Your assignment
Use the entries below and reproduce exactly the lines from the one containing "LIGHT2 pin OUT: D1 -> D0" down to the one containing "TOF2 pin XSHUT: D7 -> D6", both of them included.

Information
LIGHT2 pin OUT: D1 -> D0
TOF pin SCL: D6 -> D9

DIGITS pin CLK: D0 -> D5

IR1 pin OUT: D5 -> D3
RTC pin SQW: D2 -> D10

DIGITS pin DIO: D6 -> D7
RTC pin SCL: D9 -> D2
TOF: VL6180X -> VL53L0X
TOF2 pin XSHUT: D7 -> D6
--
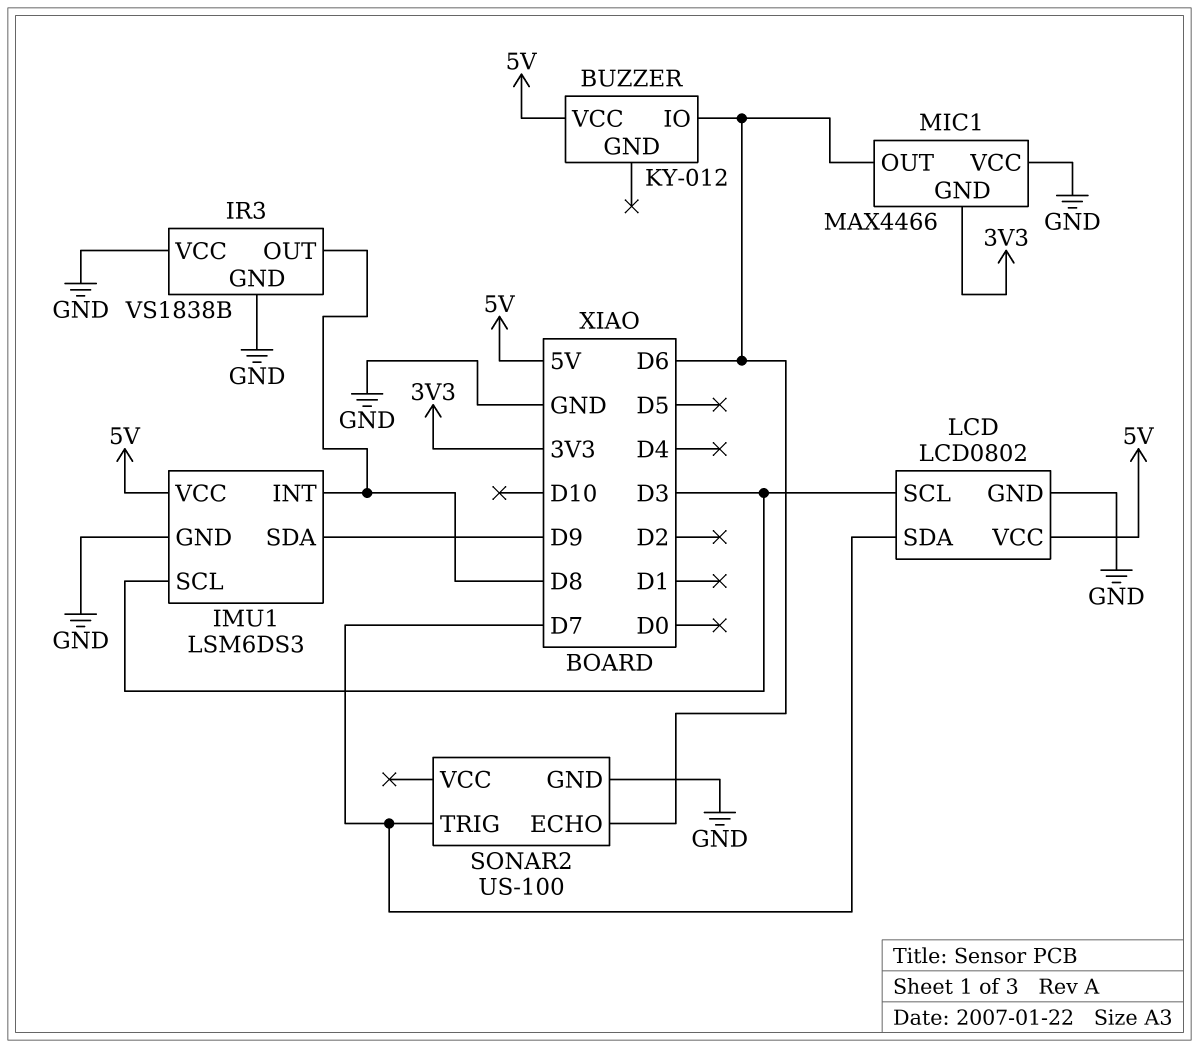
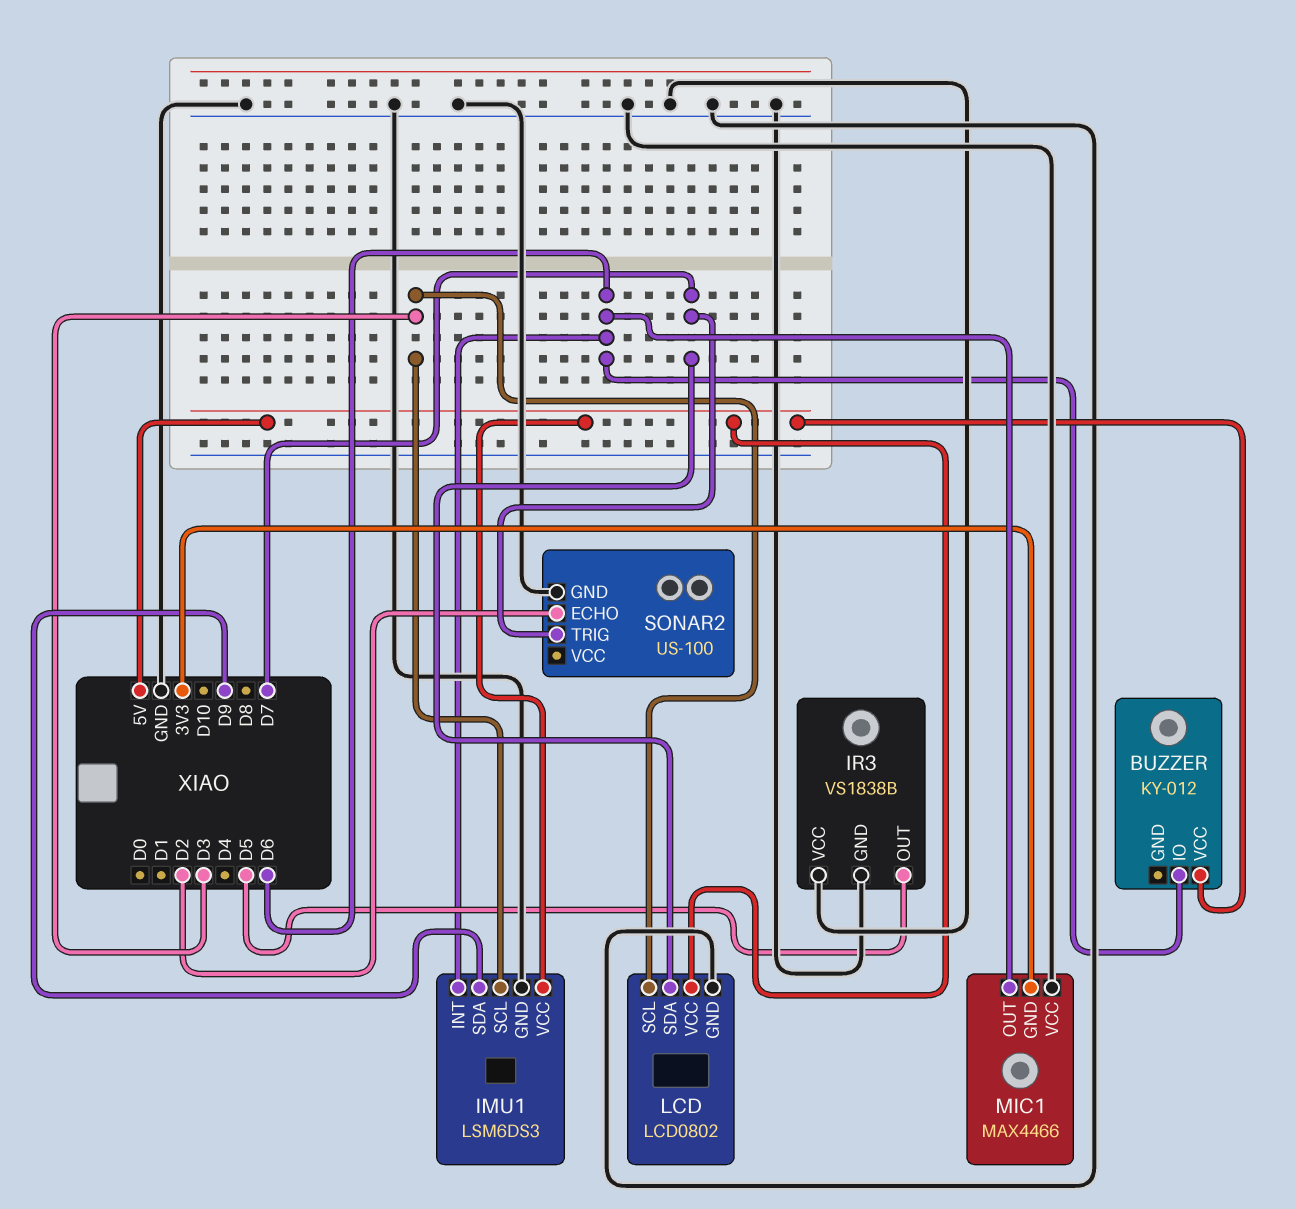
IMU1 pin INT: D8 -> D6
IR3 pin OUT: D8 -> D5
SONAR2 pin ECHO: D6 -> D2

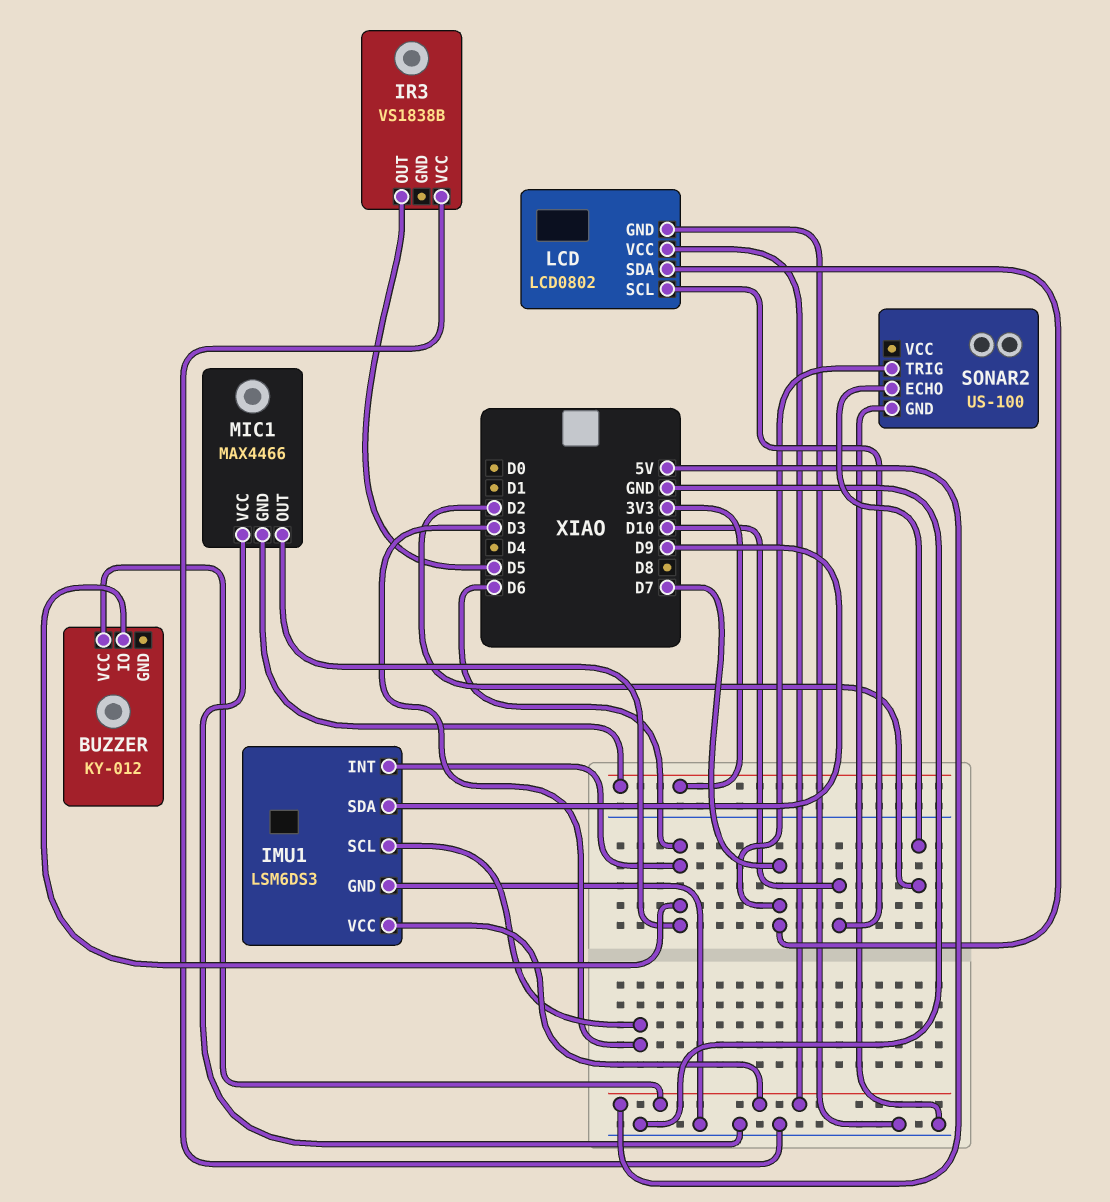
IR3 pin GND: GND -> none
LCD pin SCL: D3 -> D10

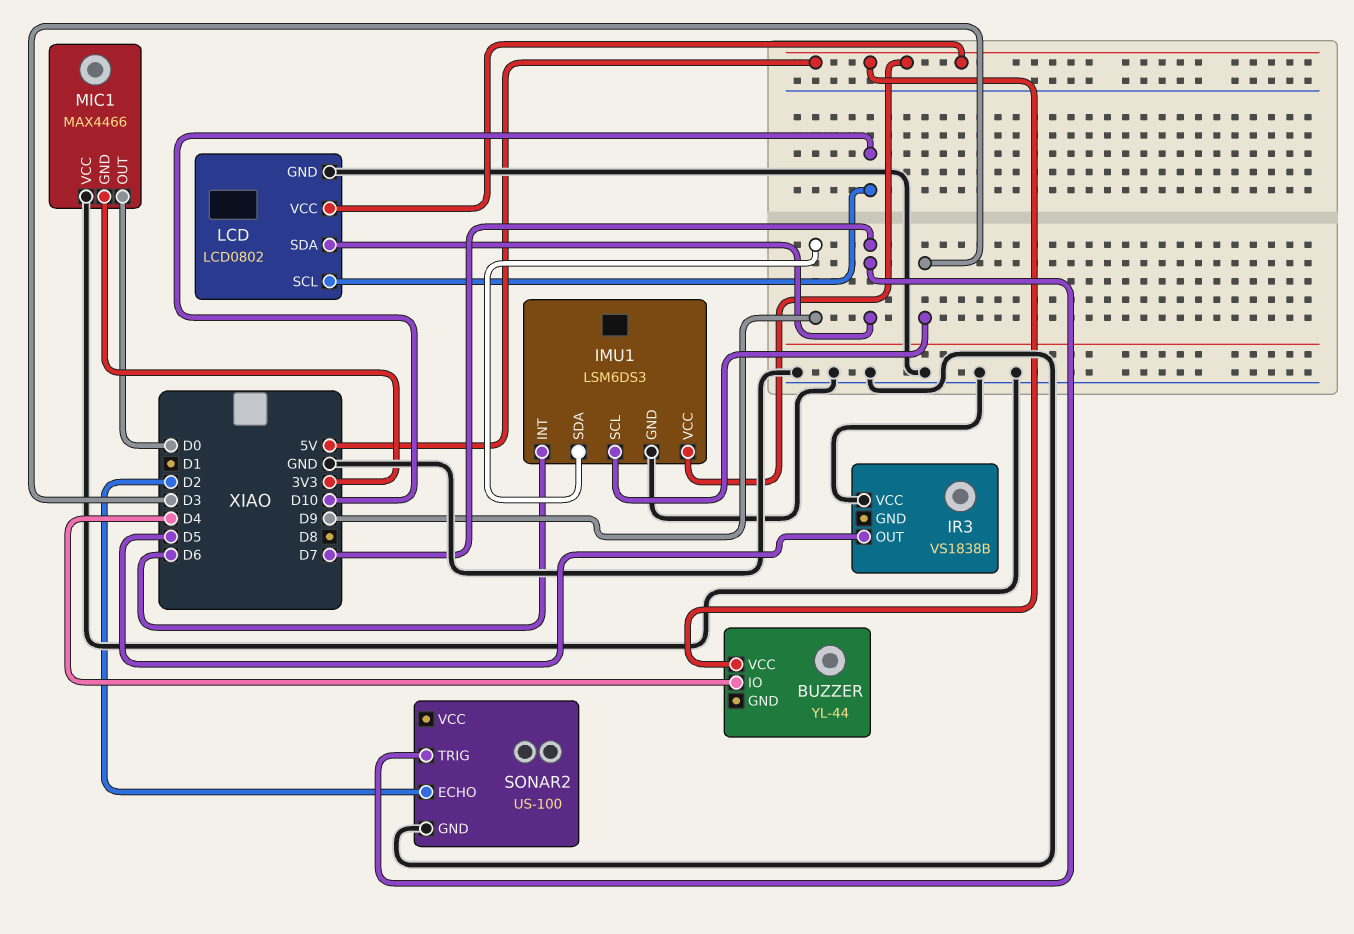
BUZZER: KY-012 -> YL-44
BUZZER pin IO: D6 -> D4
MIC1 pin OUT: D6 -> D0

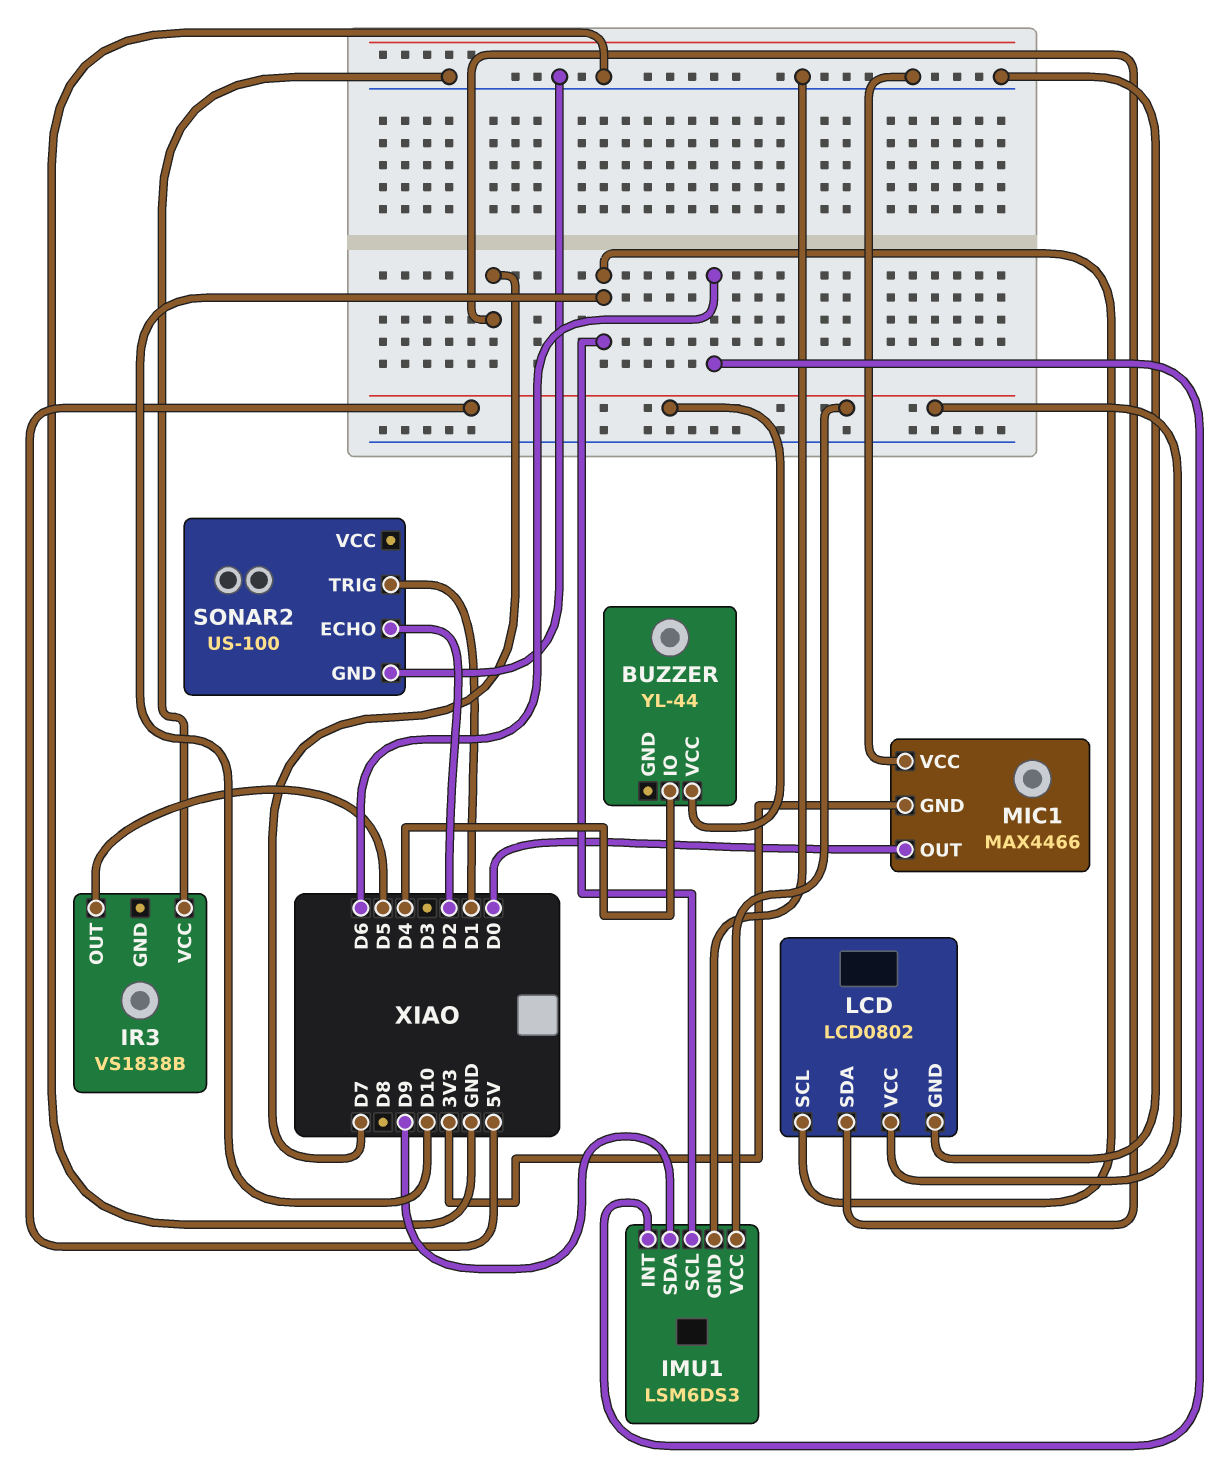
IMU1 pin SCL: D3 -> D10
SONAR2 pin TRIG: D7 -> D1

Solution to this exercise
LIGHT2 pin OUT: D1 -> D0
TOF pin SCL: D6 -> D9

DIGITS pin CLK: D0 -> D5

IR1 pin OUT: D5 -> D3
RTC pin SQW: D2 -> D10

DIGITS pin DIO: D6 -> D7
RTC pin SCL: D9 -> D2
TOF: VL6180X -> VL53L0X
TOF2 pin XSHUT: D7 -> D6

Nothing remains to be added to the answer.